* Instructions for the task *
Nothing but the lines from the one containing "(421, 307) = (329, 306): black" through the last line of the data below should be returned, each copied exactly.

* Collected material *

==*==

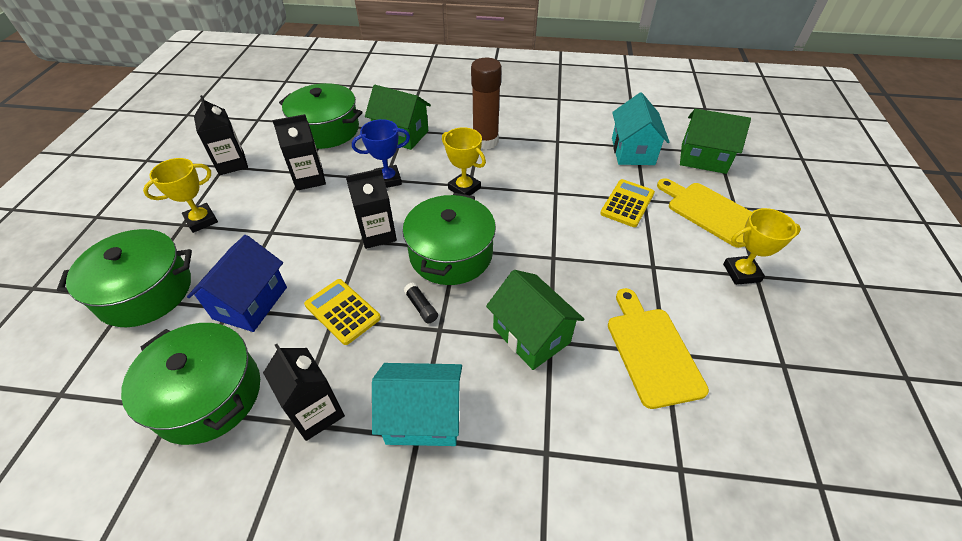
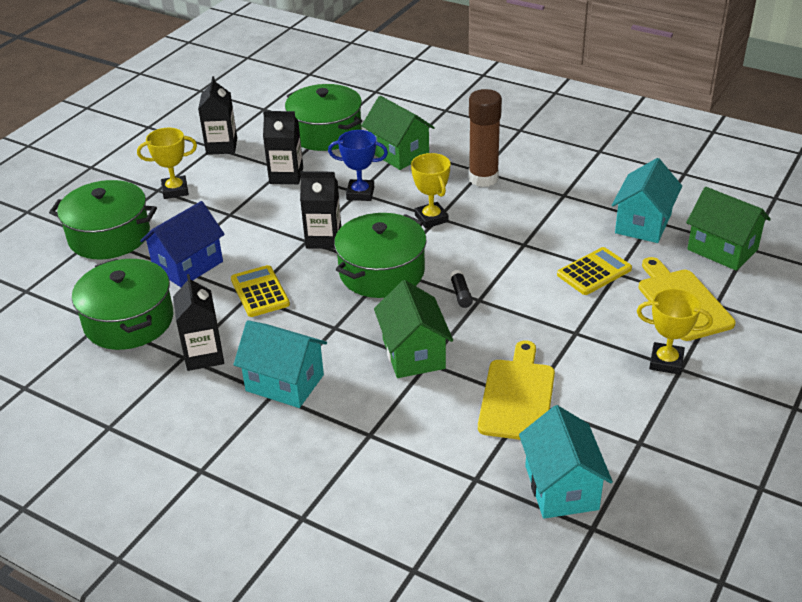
camera: 25 degrees right, 10 degrees down
(421, 307) = (329, 306): black glue stick -> black glue stick (461, 294)
(760, 446) = (561, 487): none -> turquoise house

==*==

* Reply to the exercise *
(421, 307) = (329, 306): black glue stick -> black glue stick (461, 294)
(760, 446) = (561, 487): none -> turquoise house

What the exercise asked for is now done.